Search the data for "MISO". Each line containing it is to be copied.

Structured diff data

..............................

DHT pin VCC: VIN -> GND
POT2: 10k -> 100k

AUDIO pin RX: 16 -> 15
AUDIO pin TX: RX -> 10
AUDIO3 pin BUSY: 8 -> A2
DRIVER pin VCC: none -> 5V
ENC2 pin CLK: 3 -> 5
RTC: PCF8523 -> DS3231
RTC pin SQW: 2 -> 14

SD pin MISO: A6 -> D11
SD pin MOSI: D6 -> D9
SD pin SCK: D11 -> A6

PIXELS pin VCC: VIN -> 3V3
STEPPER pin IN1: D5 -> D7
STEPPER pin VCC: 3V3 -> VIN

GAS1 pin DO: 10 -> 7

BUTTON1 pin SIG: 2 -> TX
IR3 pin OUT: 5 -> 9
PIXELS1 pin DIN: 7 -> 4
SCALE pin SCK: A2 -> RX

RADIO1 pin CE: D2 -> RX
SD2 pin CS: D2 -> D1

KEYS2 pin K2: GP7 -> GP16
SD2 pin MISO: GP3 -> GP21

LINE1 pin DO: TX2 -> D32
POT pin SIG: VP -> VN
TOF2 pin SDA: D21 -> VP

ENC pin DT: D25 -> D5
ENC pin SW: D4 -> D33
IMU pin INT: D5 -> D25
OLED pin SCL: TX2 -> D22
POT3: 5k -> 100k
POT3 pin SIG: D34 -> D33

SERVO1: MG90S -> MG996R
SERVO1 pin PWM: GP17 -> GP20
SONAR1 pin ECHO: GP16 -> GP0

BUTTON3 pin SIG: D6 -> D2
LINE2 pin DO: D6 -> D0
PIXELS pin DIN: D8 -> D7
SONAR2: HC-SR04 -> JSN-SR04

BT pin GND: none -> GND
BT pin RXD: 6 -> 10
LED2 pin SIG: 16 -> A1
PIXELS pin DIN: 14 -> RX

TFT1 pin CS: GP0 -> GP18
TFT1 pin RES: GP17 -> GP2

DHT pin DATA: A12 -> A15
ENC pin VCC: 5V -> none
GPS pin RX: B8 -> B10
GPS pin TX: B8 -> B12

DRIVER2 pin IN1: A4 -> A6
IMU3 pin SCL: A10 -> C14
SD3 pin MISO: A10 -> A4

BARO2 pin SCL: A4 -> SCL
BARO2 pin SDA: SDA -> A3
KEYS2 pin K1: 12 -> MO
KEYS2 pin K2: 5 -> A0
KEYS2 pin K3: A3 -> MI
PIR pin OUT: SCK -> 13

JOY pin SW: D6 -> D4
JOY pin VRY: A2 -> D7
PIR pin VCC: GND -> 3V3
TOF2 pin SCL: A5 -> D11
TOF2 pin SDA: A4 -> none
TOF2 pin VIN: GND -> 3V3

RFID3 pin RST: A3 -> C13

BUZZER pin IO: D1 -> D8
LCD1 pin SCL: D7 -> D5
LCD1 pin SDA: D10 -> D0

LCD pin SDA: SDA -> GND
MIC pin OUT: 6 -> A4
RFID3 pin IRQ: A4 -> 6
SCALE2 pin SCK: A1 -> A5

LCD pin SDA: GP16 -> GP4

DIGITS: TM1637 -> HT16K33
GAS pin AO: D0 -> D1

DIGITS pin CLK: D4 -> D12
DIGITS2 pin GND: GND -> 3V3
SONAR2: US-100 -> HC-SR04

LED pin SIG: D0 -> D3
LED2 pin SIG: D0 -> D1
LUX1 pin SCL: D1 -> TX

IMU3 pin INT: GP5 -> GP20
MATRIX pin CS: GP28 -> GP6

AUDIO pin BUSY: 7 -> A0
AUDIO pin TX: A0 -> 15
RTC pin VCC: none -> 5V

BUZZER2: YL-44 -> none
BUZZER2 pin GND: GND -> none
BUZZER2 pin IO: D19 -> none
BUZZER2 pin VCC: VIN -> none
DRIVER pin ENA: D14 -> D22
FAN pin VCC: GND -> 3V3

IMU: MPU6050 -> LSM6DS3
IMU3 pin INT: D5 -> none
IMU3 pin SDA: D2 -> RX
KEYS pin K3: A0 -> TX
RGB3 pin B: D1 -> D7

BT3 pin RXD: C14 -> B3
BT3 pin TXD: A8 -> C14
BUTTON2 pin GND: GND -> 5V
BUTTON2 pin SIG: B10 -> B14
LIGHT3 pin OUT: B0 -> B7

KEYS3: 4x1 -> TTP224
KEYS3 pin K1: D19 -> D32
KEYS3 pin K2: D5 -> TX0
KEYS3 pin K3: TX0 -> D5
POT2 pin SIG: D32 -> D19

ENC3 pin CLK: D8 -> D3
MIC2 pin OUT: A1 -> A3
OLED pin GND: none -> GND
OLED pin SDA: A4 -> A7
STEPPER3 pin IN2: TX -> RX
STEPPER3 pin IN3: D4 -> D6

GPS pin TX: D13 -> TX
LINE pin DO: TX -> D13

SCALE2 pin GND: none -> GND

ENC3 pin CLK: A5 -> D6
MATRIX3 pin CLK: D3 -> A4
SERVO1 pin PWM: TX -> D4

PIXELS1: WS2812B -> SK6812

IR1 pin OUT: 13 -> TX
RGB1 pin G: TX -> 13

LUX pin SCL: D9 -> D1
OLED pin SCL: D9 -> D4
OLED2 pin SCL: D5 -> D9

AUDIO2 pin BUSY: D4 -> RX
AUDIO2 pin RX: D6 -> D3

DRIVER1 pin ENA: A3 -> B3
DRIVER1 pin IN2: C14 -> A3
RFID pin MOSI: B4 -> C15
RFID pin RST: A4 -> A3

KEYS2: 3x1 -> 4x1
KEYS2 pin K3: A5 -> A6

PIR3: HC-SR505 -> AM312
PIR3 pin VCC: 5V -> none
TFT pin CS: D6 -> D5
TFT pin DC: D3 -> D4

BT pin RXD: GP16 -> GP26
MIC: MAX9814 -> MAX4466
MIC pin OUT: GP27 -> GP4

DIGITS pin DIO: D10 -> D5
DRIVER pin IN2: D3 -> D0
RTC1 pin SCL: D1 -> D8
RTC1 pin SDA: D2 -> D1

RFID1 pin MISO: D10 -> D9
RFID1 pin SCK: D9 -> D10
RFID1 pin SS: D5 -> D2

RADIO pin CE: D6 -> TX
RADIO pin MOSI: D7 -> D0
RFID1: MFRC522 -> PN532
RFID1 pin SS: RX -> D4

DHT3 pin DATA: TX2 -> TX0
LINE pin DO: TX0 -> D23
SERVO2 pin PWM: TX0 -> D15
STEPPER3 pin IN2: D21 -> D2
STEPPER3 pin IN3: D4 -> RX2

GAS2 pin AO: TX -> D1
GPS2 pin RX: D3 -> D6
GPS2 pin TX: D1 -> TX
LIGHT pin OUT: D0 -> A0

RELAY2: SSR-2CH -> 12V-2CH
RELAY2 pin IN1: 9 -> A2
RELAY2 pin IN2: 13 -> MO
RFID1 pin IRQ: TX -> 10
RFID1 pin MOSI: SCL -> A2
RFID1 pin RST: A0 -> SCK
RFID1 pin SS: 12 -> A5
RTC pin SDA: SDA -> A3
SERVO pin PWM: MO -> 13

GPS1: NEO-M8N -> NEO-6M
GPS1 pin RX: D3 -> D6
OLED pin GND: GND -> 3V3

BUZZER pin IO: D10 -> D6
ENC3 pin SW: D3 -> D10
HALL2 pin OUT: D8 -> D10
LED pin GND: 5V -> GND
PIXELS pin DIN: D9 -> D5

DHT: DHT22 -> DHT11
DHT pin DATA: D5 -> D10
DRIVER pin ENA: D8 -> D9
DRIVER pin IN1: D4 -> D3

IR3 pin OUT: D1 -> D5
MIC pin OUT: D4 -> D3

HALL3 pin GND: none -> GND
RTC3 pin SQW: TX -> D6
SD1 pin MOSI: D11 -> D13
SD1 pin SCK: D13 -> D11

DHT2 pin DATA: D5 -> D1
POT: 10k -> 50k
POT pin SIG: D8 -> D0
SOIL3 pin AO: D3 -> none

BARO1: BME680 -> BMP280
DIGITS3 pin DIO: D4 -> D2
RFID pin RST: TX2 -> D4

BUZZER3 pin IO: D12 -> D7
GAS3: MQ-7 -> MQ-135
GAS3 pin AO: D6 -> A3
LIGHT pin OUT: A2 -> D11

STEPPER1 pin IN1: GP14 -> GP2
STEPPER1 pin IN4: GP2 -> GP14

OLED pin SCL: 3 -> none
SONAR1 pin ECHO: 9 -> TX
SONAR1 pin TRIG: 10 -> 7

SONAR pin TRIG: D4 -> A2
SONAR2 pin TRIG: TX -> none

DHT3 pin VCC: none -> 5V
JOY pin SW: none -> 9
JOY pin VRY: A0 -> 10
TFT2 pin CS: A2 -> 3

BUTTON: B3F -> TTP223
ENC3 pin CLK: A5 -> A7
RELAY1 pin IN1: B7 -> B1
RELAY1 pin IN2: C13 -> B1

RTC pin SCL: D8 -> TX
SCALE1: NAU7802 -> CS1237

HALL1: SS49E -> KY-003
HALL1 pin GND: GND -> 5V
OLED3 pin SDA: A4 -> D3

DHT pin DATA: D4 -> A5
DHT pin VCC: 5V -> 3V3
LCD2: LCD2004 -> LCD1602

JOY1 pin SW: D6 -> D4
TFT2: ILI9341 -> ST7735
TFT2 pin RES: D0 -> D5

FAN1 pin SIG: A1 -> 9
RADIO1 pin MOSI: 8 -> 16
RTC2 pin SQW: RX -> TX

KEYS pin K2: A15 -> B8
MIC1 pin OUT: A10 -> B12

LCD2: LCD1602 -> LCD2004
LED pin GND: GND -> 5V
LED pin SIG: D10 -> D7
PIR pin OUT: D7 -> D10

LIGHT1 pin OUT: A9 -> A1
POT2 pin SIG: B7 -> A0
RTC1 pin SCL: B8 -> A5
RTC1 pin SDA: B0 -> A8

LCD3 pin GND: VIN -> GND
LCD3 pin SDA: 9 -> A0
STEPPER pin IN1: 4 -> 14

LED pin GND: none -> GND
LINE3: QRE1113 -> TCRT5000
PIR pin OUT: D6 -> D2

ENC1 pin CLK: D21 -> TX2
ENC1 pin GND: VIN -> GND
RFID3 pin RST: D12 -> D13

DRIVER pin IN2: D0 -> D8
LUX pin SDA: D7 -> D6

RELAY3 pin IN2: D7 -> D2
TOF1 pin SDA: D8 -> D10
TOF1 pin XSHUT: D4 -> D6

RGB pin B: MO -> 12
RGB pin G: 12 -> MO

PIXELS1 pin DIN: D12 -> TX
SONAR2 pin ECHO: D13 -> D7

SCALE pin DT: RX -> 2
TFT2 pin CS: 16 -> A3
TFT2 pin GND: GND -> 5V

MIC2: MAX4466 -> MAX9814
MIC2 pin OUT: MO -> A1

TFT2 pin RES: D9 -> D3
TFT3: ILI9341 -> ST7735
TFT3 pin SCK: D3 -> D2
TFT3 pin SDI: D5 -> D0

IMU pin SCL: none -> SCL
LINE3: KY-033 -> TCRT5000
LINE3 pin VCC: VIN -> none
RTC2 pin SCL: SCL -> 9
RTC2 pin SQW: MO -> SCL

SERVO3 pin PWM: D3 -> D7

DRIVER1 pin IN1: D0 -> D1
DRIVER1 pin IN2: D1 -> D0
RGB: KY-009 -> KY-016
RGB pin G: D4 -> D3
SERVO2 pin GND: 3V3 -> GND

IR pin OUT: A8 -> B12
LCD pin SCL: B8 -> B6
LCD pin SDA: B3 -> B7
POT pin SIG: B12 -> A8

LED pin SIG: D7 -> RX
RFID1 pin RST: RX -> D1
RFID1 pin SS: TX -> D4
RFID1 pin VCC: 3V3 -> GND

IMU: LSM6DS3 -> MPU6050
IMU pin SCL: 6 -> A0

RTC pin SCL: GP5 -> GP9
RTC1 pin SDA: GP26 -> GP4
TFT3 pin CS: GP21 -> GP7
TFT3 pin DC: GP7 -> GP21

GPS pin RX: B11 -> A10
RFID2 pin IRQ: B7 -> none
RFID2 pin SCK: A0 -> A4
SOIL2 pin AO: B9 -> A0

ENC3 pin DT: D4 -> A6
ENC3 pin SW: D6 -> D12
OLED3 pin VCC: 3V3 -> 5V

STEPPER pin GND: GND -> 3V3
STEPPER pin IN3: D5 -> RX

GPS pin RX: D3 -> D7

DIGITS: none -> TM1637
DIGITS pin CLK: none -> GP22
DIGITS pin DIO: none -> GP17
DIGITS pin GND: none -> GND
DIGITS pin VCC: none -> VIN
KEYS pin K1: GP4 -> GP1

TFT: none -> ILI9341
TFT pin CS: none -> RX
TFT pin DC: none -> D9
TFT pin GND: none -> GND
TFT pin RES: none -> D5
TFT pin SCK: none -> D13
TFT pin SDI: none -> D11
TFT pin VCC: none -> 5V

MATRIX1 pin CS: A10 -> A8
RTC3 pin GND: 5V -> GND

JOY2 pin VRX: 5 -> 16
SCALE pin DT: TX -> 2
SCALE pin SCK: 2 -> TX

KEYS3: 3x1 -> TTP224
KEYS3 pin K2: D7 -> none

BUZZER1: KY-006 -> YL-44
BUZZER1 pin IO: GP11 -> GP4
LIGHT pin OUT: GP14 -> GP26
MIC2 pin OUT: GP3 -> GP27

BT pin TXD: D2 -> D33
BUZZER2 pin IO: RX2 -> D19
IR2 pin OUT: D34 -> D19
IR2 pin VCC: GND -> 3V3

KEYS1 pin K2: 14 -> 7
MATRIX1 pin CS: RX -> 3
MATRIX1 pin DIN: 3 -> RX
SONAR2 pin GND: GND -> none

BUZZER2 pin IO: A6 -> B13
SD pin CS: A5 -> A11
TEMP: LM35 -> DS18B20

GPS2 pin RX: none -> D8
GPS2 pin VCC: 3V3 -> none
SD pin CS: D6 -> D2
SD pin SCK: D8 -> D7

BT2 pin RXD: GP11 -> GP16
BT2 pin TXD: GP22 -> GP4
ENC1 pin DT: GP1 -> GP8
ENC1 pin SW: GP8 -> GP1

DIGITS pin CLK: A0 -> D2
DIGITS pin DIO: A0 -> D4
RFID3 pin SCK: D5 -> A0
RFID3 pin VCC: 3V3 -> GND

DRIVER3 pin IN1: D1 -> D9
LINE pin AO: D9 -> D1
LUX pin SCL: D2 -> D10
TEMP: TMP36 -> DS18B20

..............................

Written response:
SD pin MISO: A6 -> D11
SD2 pin MISO: GP3 -> GP21
SD3 pin MISO: A10 -> A4
RFID1 pin MISO: D10 -> D9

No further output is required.